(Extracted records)
+ + + +

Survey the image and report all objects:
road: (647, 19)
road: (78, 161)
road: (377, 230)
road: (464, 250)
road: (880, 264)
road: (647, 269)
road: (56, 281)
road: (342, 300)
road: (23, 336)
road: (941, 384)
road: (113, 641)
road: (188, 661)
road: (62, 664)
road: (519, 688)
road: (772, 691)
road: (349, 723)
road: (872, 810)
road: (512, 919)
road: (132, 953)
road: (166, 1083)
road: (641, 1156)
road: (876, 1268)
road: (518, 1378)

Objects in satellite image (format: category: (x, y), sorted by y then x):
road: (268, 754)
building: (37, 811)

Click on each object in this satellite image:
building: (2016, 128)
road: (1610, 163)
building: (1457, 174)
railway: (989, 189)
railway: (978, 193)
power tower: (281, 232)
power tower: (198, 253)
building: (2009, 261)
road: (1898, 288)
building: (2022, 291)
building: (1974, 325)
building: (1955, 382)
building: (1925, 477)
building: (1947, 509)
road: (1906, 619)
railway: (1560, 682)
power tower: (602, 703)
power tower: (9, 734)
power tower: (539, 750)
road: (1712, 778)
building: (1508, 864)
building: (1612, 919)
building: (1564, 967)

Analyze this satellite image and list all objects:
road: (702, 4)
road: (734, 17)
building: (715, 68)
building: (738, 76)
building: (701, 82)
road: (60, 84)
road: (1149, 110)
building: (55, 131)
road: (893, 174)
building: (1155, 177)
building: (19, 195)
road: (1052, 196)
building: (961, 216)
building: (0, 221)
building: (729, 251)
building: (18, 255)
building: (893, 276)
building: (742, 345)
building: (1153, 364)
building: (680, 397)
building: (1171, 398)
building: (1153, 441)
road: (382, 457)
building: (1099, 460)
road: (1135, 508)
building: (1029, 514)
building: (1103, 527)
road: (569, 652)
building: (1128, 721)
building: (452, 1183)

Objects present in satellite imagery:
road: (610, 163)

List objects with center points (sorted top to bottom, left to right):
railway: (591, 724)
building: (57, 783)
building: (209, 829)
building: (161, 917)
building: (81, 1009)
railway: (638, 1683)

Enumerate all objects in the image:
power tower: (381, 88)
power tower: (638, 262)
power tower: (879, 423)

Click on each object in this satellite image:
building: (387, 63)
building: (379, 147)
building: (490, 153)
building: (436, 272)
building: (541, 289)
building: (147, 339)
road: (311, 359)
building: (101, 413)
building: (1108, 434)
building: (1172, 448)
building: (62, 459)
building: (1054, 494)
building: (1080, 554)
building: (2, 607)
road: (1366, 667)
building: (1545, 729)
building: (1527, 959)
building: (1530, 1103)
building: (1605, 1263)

+ + + +

*Task requirements:*
Each record above has to be repeated word for word.

*Task response:*
Survey the image and report all objects:
road: (647, 19)
road: (78, 161)
road: (377, 230)
road: (464, 250)
road: (880, 264)
road: (647, 269)
road: (56, 281)
road: (342, 300)
road: (23, 336)
road: (941, 384)
road: (113, 641)
road: (188, 661)
road: (62, 664)
road: (519, 688)
road: (772, 691)
road: (349, 723)
road: (872, 810)
road: (512, 919)
road: (132, 953)
road: (166, 1083)
road: (641, 1156)
road: (876, 1268)
road: (518, 1378)

Objects in satellite image (format: category: (x, y), sorted by y then x):
road: (268, 754)
building: (37, 811)

Click on each object in this satellite image:
building: (2016, 128)
road: (1610, 163)
building: (1457, 174)
railway: (989, 189)
railway: (978, 193)
power tower: (281, 232)
power tower: (198, 253)
building: (2009, 261)
road: (1898, 288)
building: (2022, 291)
building: (1974, 325)
building: (1955, 382)
building: (1925, 477)
building: (1947, 509)
road: (1906, 619)
railway: (1560, 682)
power tower: (602, 703)
power tower: (9, 734)
power tower: (539, 750)
road: (1712, 778)
building: (1508, 864)
building: (1612, 919)
building: (1564, 967)

Analyze this satellite image and list all objects:
road: (702, 4)
road: (734, 17)
building: (715, 68)
building: (738, 76)
building: (701, 82)
road: (60, 84)
road: (1149, 110)
building: (55, 131)
road: (893, 174)
building: (1155, 177)
building: (19, 195)
road: (1052, 196)
building: (961, 216)
building: (0, 221)
building: (729, 251)
building: (18, 255)
building: (893, 276)
building: (742, 345)
building: (1153, 364)
building: (680, 397)
building: (1171, 398)
building: (1153, 441)
road: (382, 457)
building: (1099, 460)
road: (1135, 508)
building: (1029, 514)
building: (1103, 527)
road: (569, 652)
building: (1128, 721)
building: (452, 1183)

Objects present in satellite imagery:
road: (610, 163)

List objects with center points (sorted top to bottom, left to right):
railway: (591, 724)
building: (57, 783)
building: (209, 829)
building: (161, 917)
building: (81, 1009)
railway: (638, 1683)

Enumerate all objects in the image:
power tower: (381, 88)
power tower: (638, 262)
power tower: (879, 423)

Click on each object in this satellite image:
building: (387, 63)
building: (379, 147)
building: (490, 153)
building: (436, 272)
building: (541, 289)
building: (147, 339)
road: (311, 359)
building: (101, 413)
building: (1108, 434)
building: (1172, 448)
building: (62, 459)
building: (1054, 494)
building: (1080, 554)
building: (2, 607)
road: (1366, 667)
building: (1545, 729)
building: (1527, 959)
building: (1530, 1103)
building: (1605, 1263)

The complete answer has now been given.